*** Begin section ***

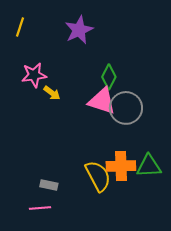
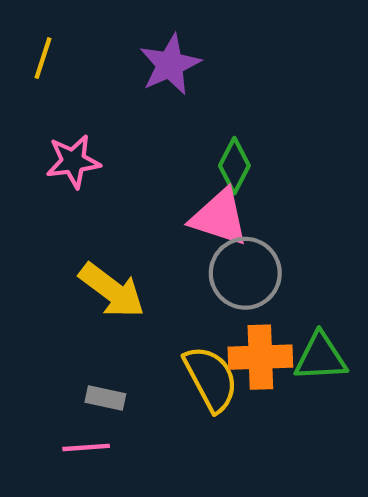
yellow arrow: (52, 93) -> (112, 290), moved, size x1.8
gray circle: (126, 108) -> (245, 273), moved

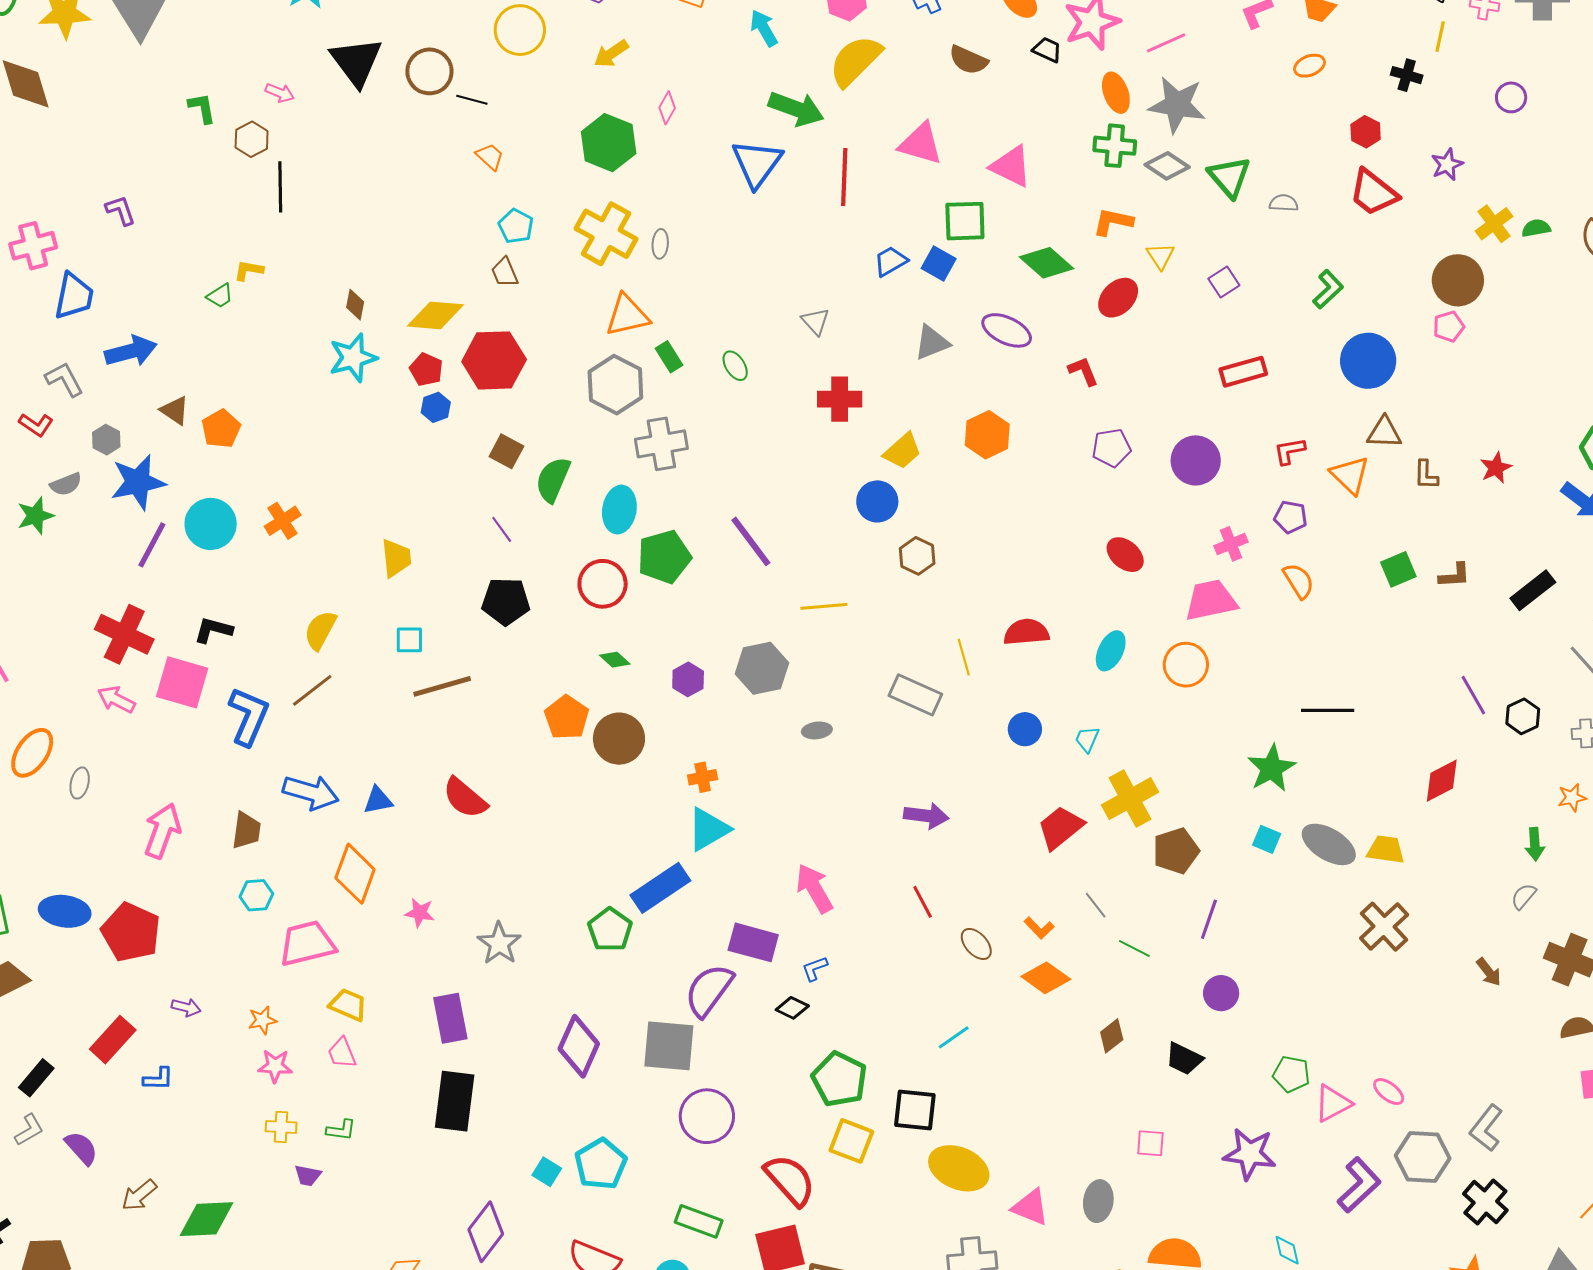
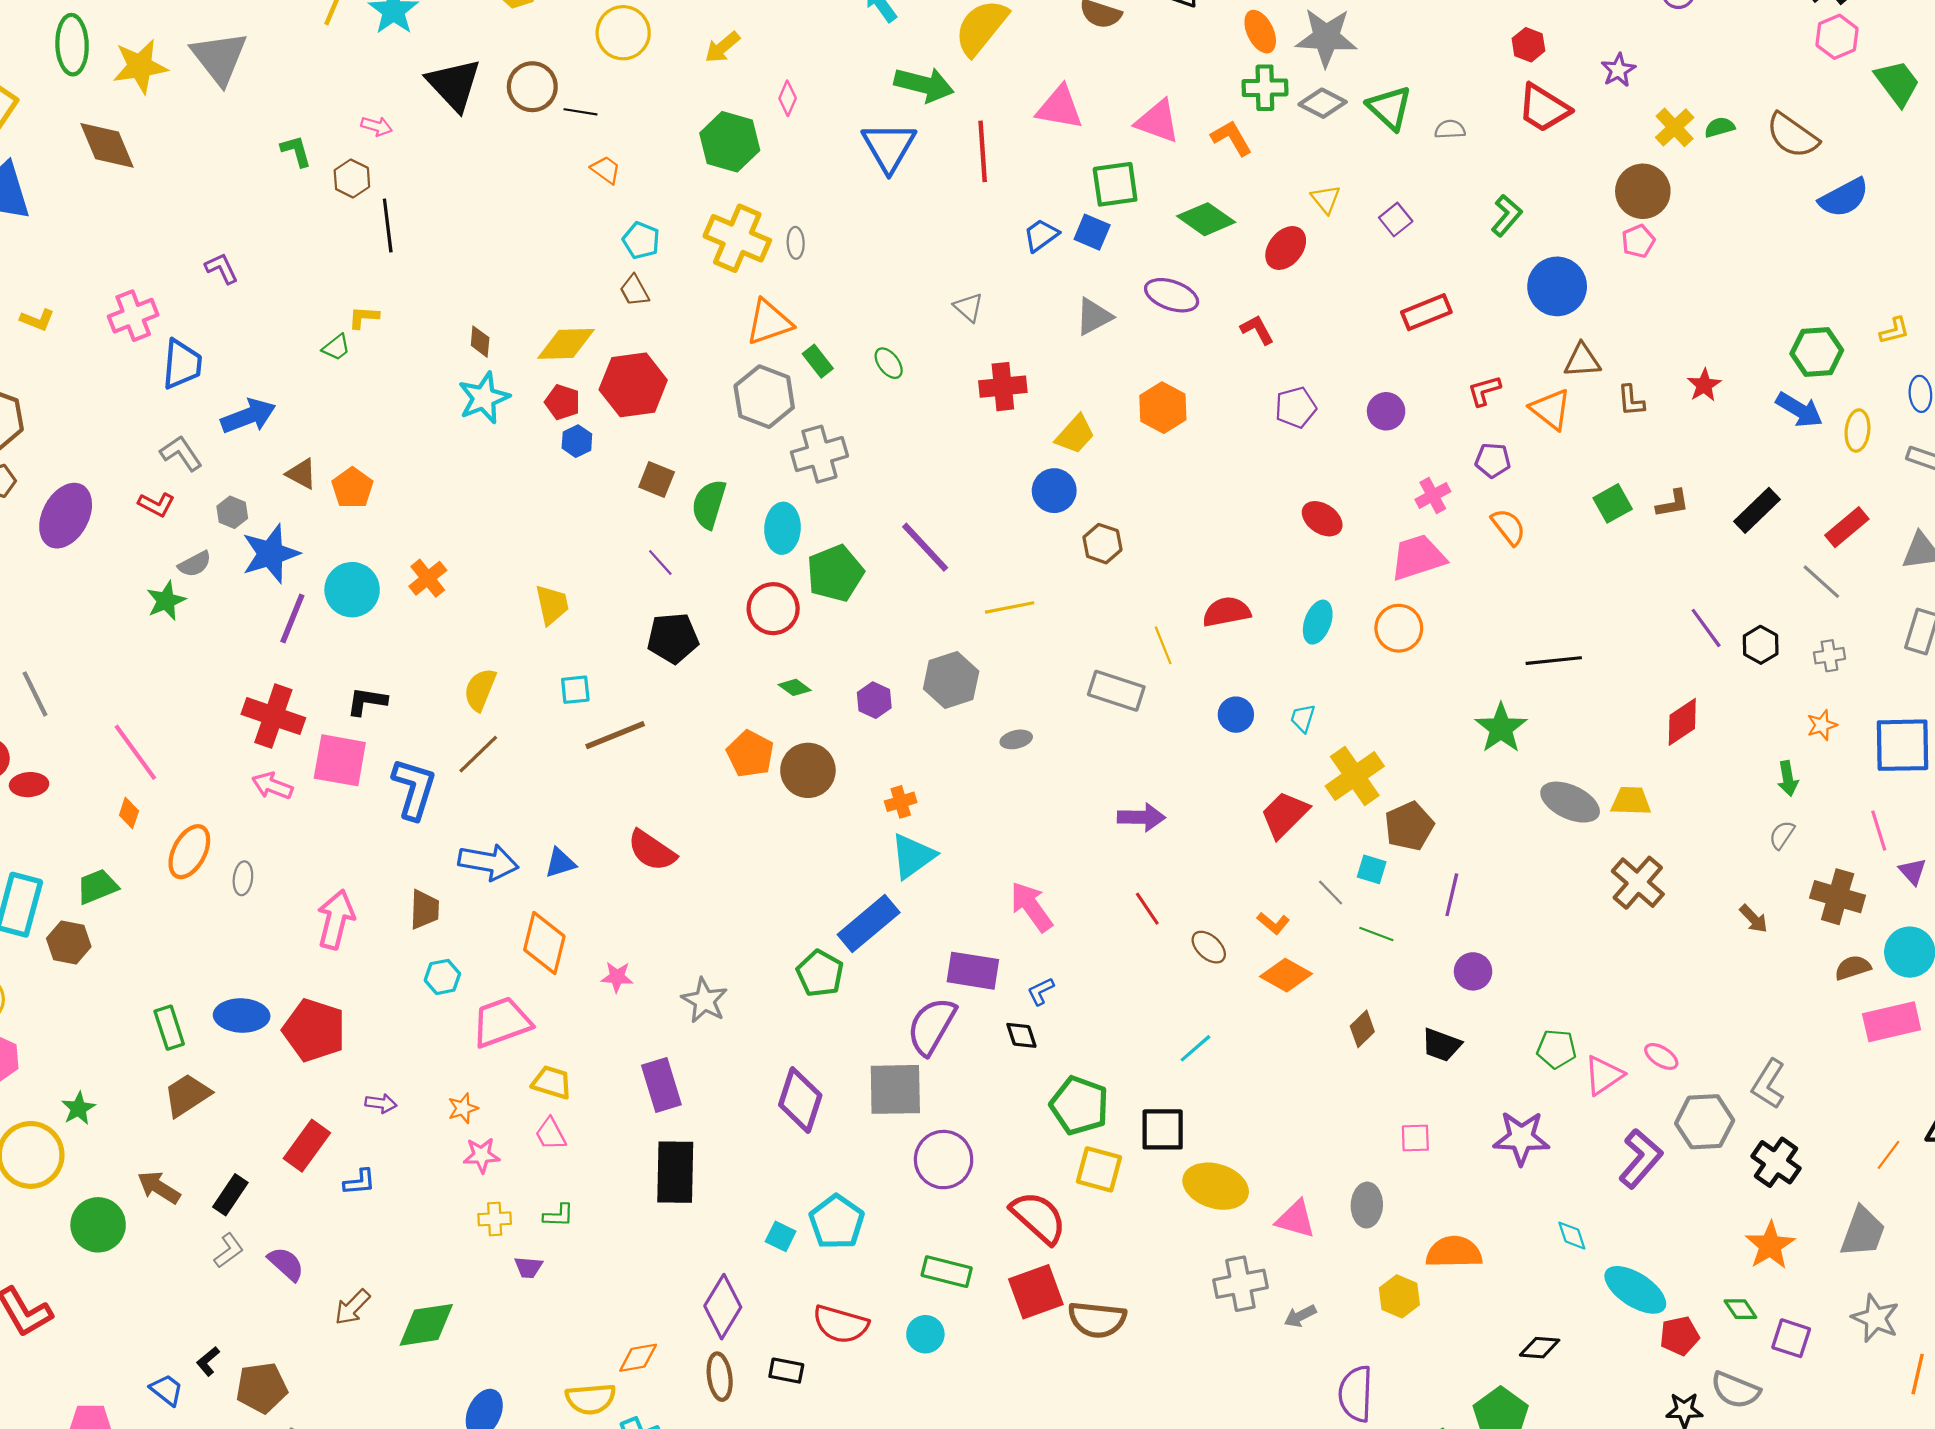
orange L-shape: (1113, 222) -> (1231, 138), moved, turned 54
purple circle: (1196, 460) -> (1386, 411), size x0.7
cyan square: (1267, 839) -> (1372, 869), moved
black diamond: (792, 1008) -> (1021, 1035), turned 52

*** End section ***

▶ [Exercise objective]
Please reproduce the records above exactly and leave any picture behind.

▶ [Exercise result]
yellow arrow: (52, 93) -> (112, 290), moved, size x1.8
gray circle: (126, 108) -> (245, 273), moved

orange L-shape: (1113, 222) -> (1231, 138), moved, turned 54
purple circle: (1196, 460) -> (1386, 411), size x0.7
cyan square: (1267, 839) -> (1372, 869), moved
black diamond: (792, 1008) -> (1021, 1035), turned 52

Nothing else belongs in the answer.